Assignment:
What is needed is an exact copy of every line from the one containing "none -> tan brick E7 level 1" through the end of the entries; please set it down without any pictures.
(Dataset records)
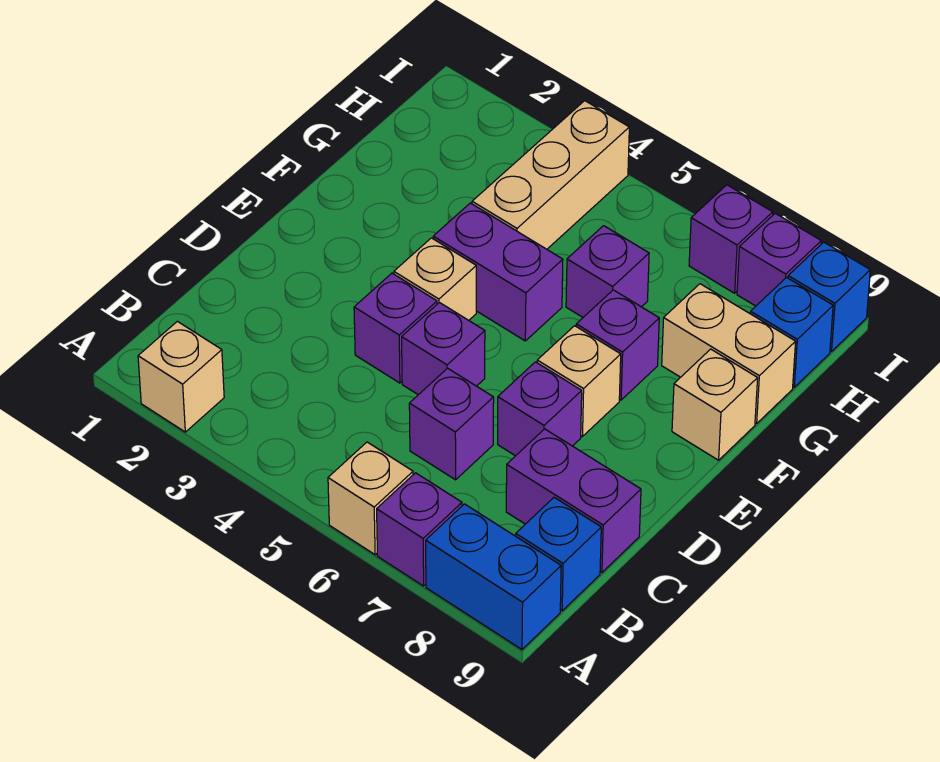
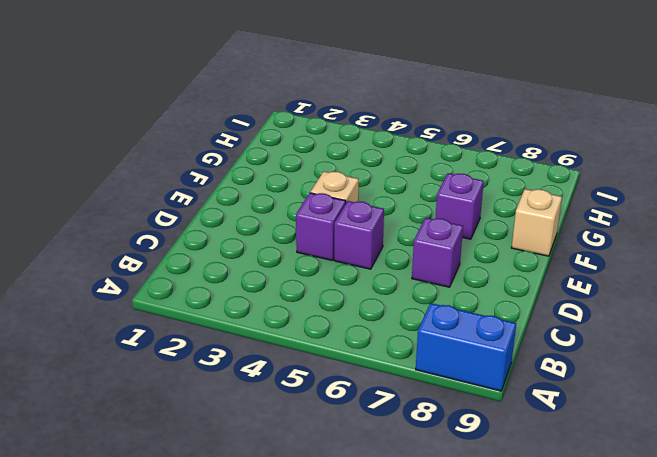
none -> tan brick A2 level 1
none -> tan brick A6 level 1
none -> purple brick A7 level 1

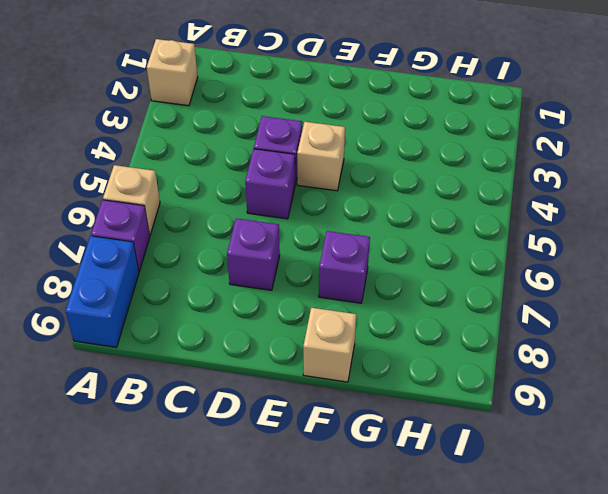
none -> blue brick B9 level 1
none -> purple brick C6 level 1
none -> purple brick C8:C9 level 1

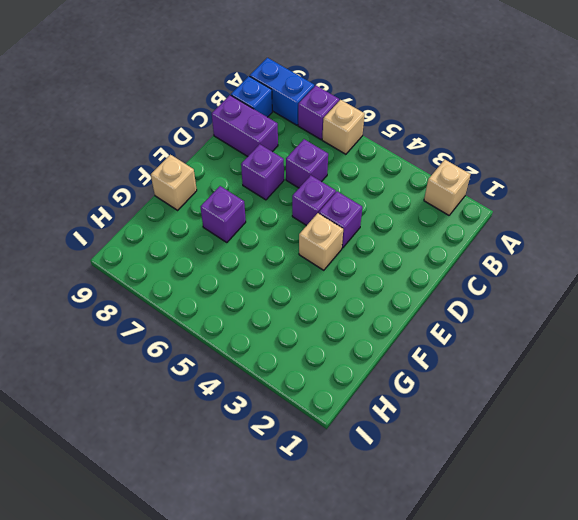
none -> tan brick E7 level 1
none -> purple brick F4:F5 level 1
none -> tan brick G4:I4 level 1

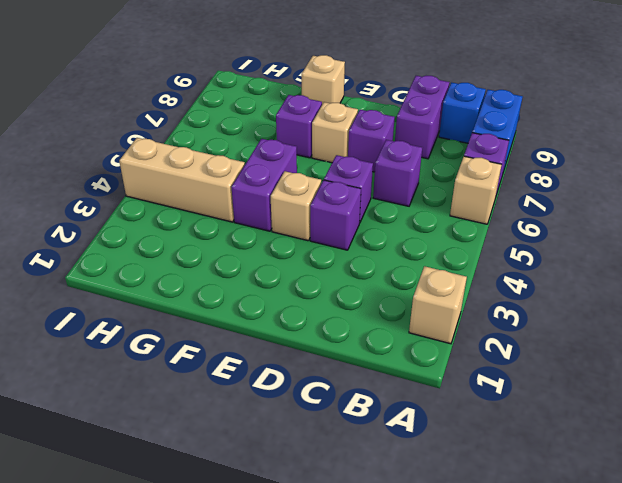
none -> purple brick G6 level 1
none -> tan brick G8:G9 level 1
none -> blue brick H9 level 1

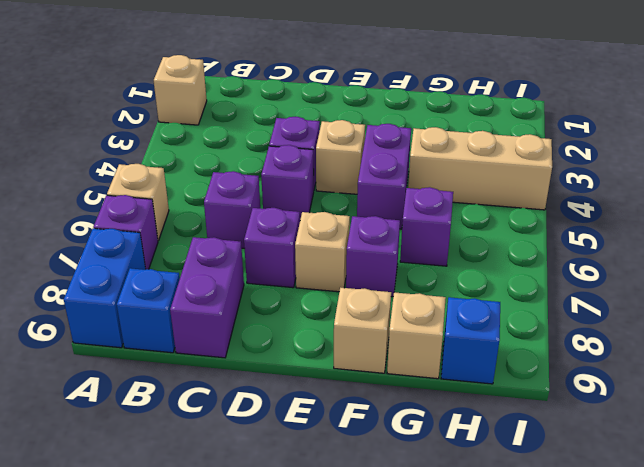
tan brick G9 level 1 -> tan brick G8:G9 level 1
none -> purple brick I7 level 1
none -> purple brick I8 level 1
none -> blue brick I9 level 1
(End Dataset records)
Solution to this problem:
none -> tan brick E7 level 1
none -> purple brick F4:F5 level 1
none -> tan brick G4:I4 level 1

none -> purple brick G6 level 1
none -> tan brick G8:G9 level 1
none -> blue brick H9 level 1

tan brick G9 level 1 -> tan brick G8:G9 level 1
none -> purple brick I7 level 1
none -> purple brick I8 level 1
none -> blue brick I9 level 1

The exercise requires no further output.